START INFORMATION

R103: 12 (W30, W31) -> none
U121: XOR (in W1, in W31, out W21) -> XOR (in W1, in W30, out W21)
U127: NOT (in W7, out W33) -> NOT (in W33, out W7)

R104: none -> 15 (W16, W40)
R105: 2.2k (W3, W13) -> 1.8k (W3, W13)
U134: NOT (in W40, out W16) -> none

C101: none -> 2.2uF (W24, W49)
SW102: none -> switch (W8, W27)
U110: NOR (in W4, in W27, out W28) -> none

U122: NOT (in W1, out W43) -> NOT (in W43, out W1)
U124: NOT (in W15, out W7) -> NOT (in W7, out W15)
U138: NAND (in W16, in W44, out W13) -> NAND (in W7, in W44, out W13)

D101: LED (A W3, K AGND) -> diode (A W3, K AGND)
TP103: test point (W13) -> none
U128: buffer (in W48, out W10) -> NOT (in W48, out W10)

END INFORMATION
START INFORMATION

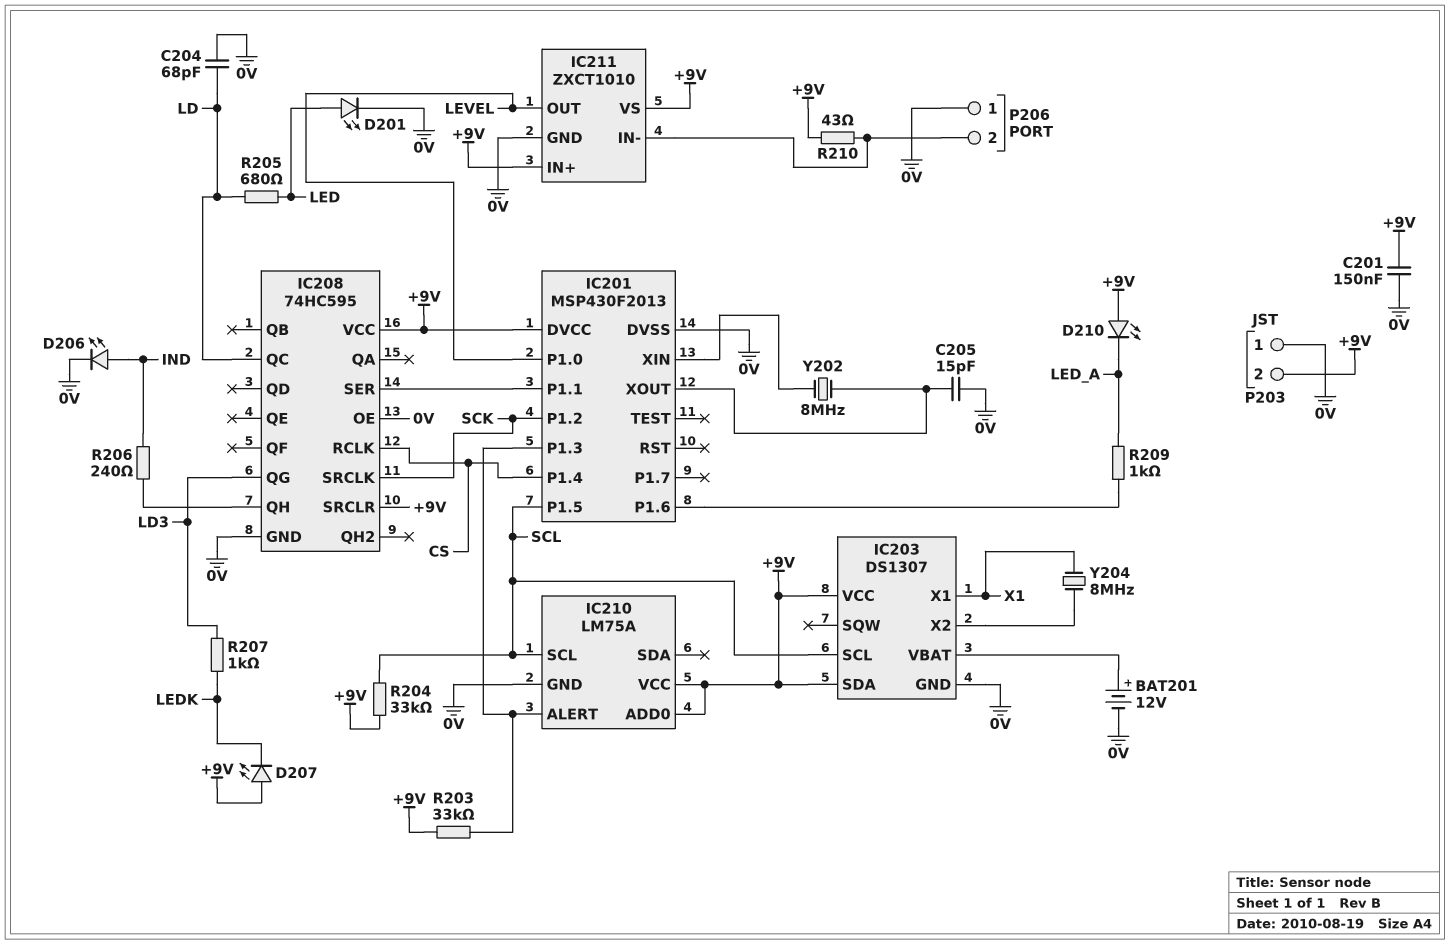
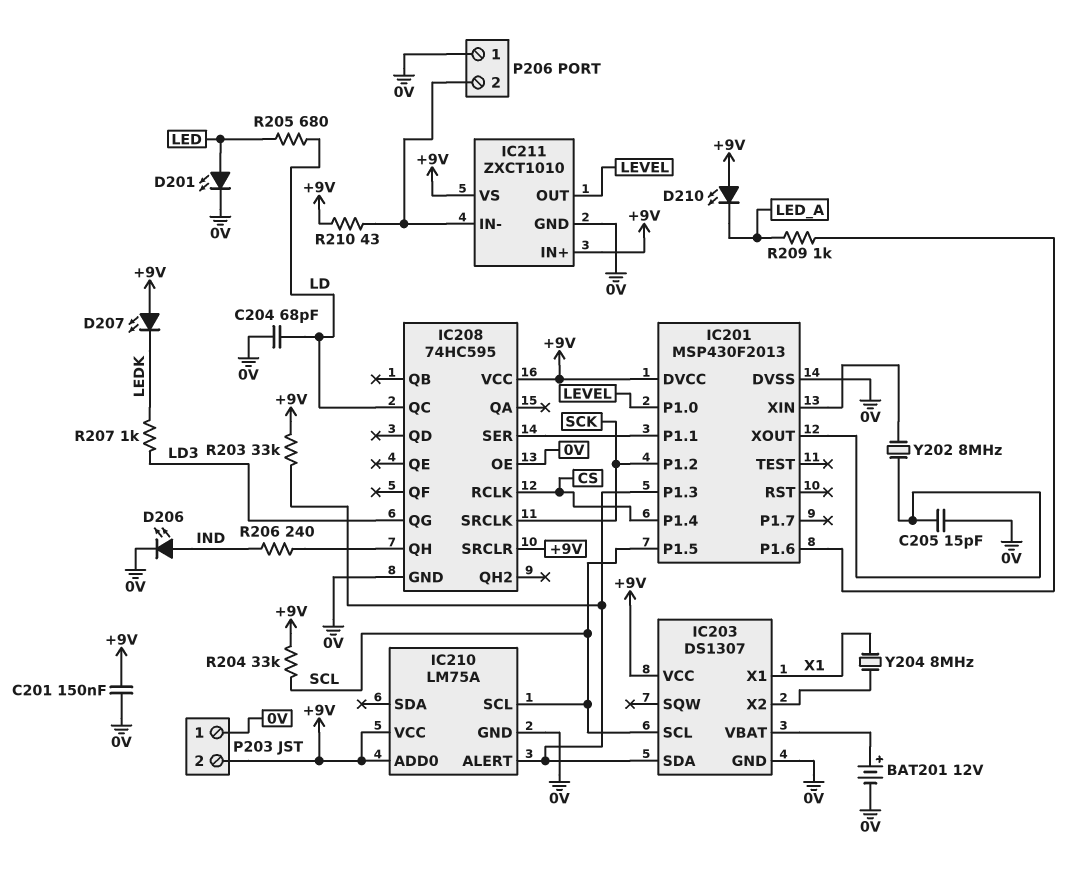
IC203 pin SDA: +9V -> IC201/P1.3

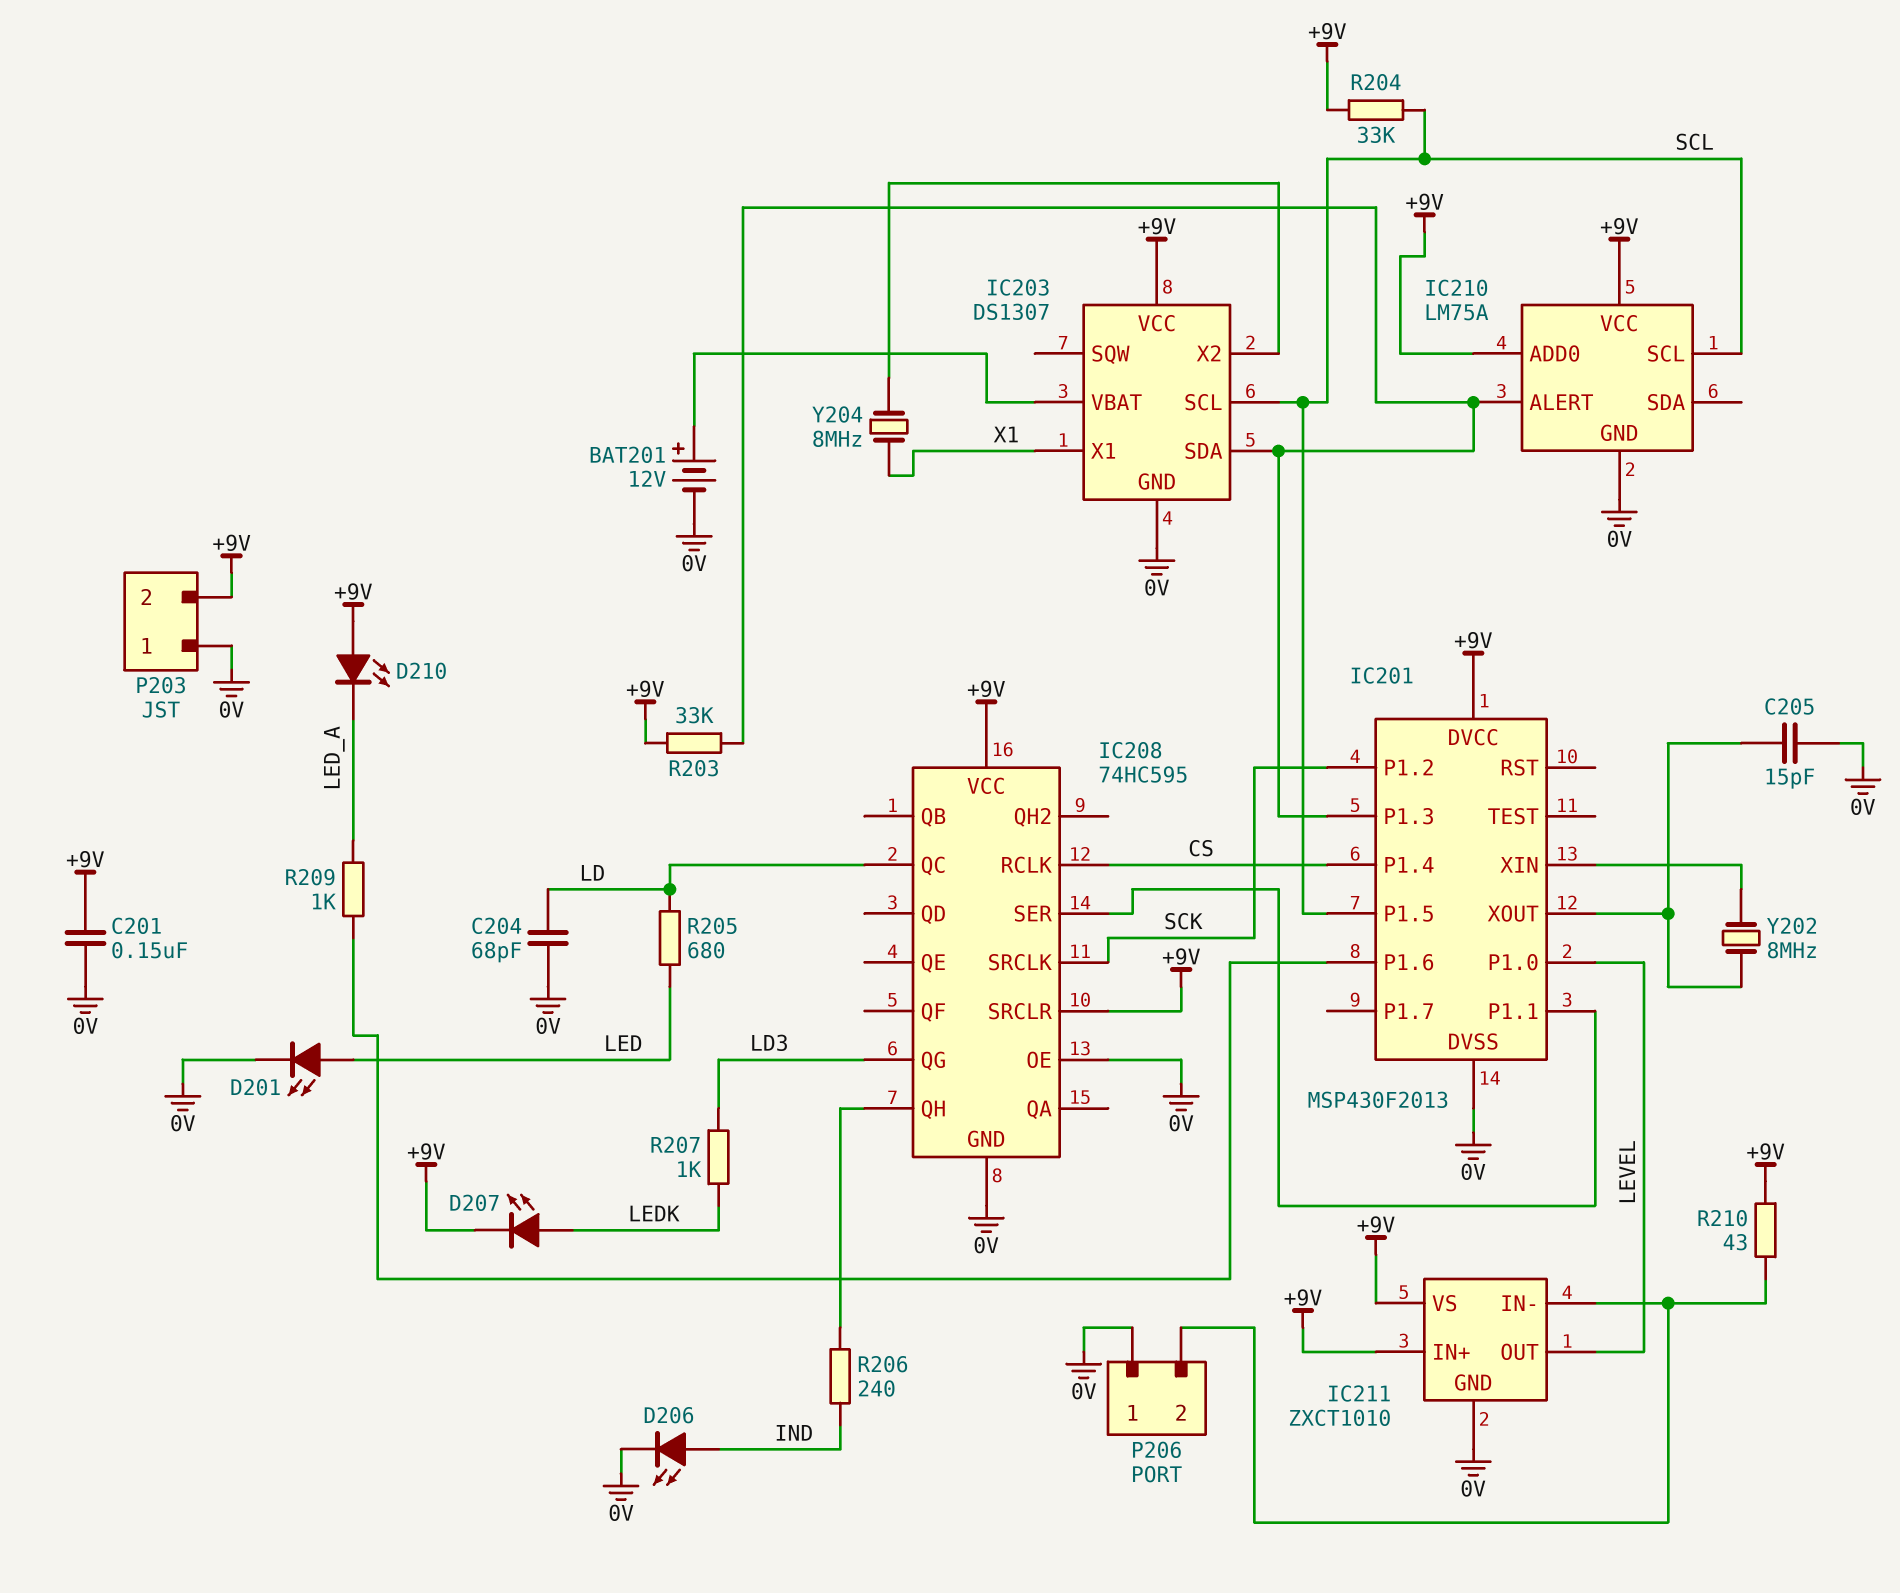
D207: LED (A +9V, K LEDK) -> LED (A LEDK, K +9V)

END INFORMATION
START INFORMATION

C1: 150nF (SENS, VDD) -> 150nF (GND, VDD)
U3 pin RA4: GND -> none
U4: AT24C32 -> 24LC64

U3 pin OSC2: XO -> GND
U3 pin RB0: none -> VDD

END INFORMATION

**WHAT IS EXPECTED**
Print only what lies in the material above starting at the line with "U121: XOR (in" and ending at the line with "U110: NOR (in W4, in W27, out W28) -> none", every line exactly as given.

**OUTPUT OF THE TASK**
U121: XOR (in W1, in W31, out W21) -> XOR (in W1, in W30, out W21)
U127: NOT (in W7, out W33) -> NOT (in W33, out W7)

R104: none -> 15 (W16, W40)
R105: 2.2k (W3, W13) -> 1.8k (W3, W13)
U134: NOT (in W40, out W16) -> none

C101: none -> 2.2uF (W24, W49)
SW102: none -> switch (W8, W27)
U110: NOR (in W4, in W27, out W28) -> none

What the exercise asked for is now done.